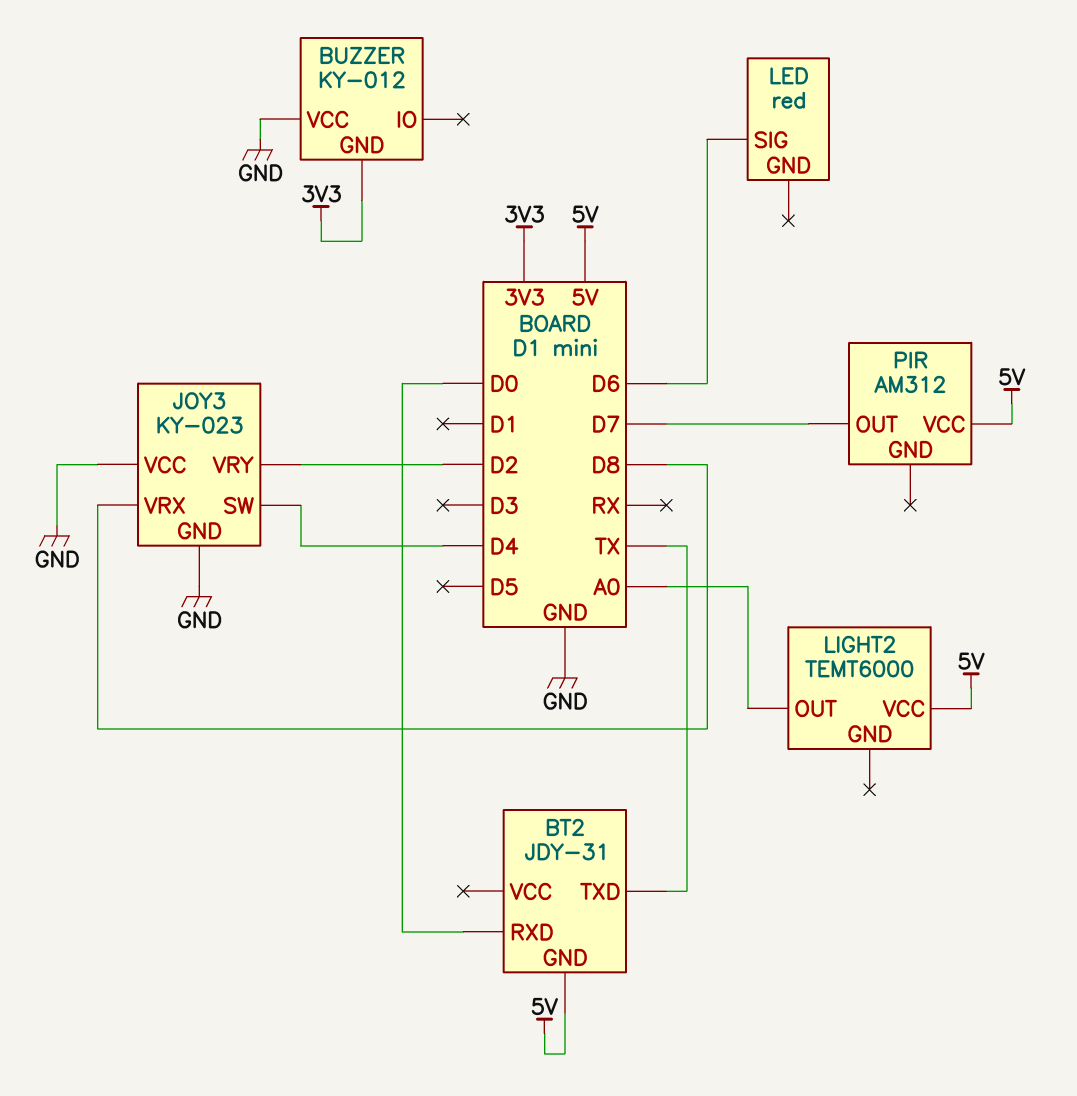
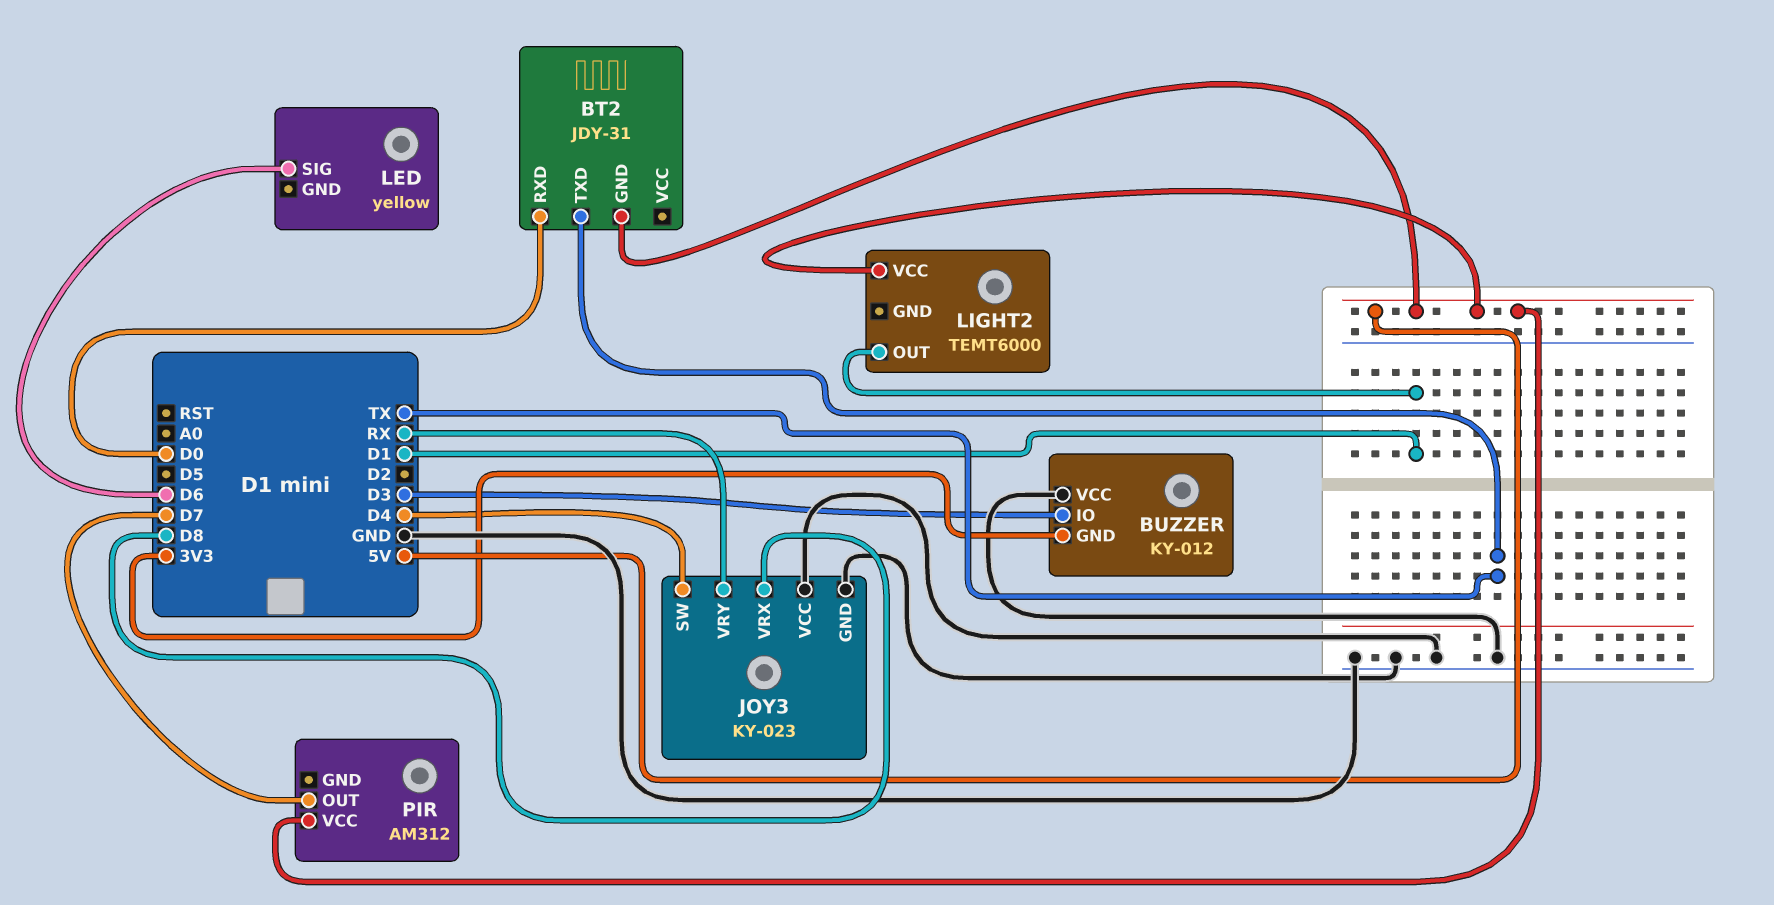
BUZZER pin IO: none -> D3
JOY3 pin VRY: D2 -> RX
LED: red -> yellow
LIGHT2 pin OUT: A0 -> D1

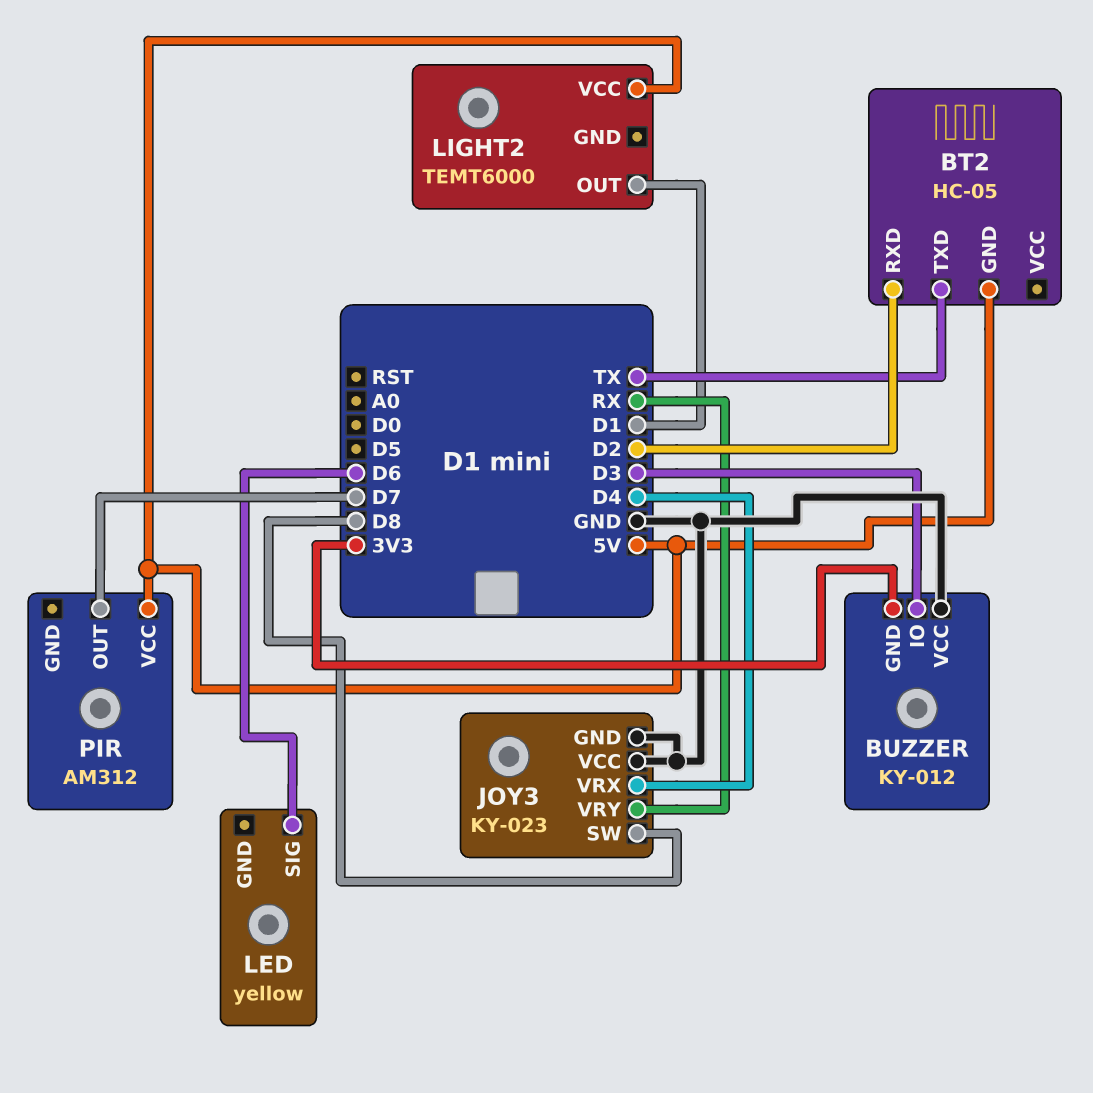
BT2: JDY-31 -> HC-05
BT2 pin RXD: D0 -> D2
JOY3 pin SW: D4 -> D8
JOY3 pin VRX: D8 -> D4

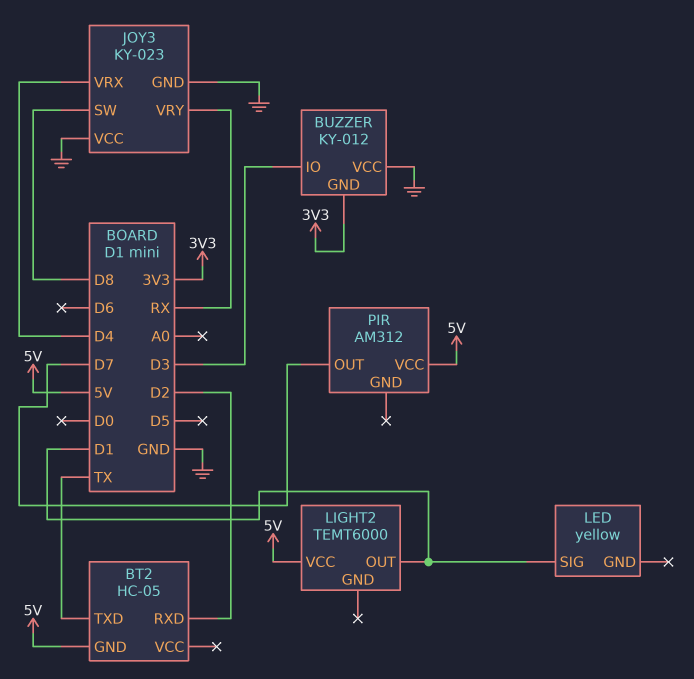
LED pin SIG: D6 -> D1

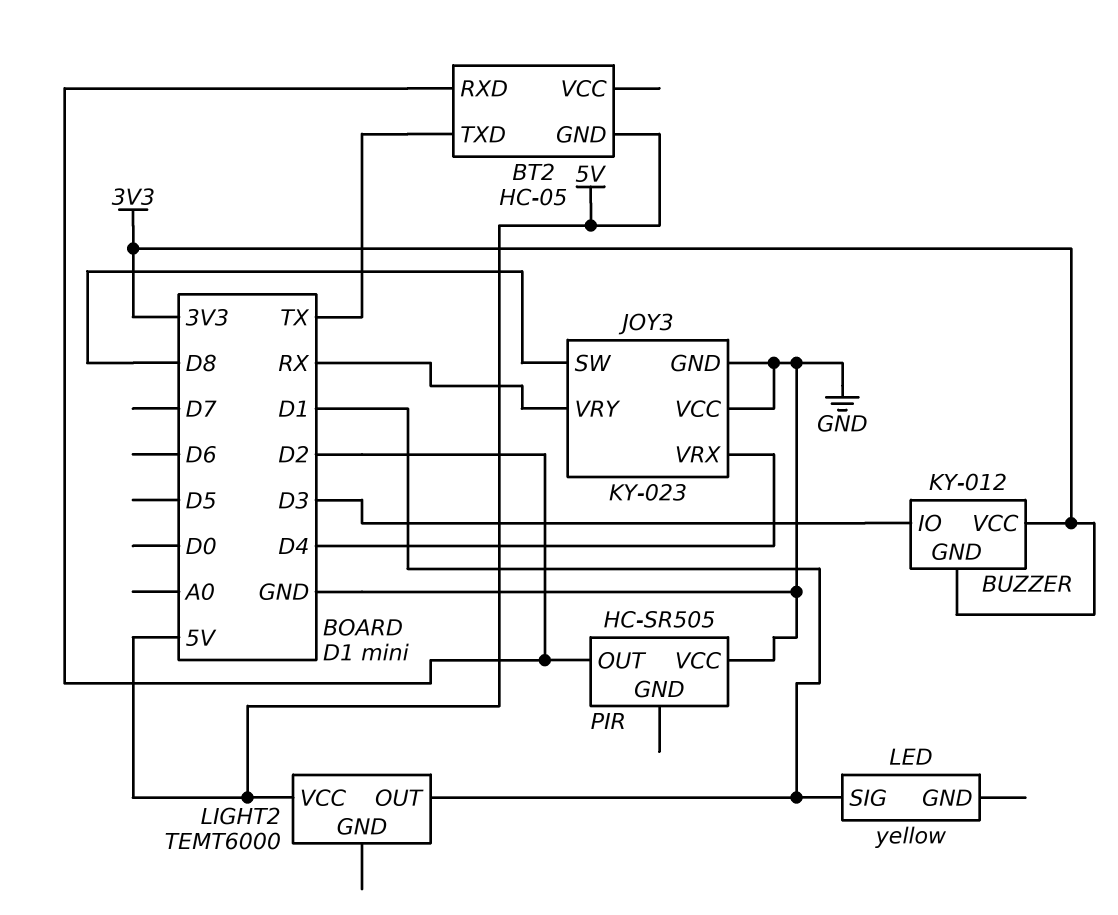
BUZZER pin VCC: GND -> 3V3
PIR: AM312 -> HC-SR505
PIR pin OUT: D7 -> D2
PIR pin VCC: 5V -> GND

---+---

[INSTRUCTIONS FOR THE TASK]
Scan the entries above and return each line that holds "BUZZER".

[SOLUTION TO THE PROBLEM]
BUZZER pin IO: none -> D3
BUZZER pin VCC: GND -> 3V3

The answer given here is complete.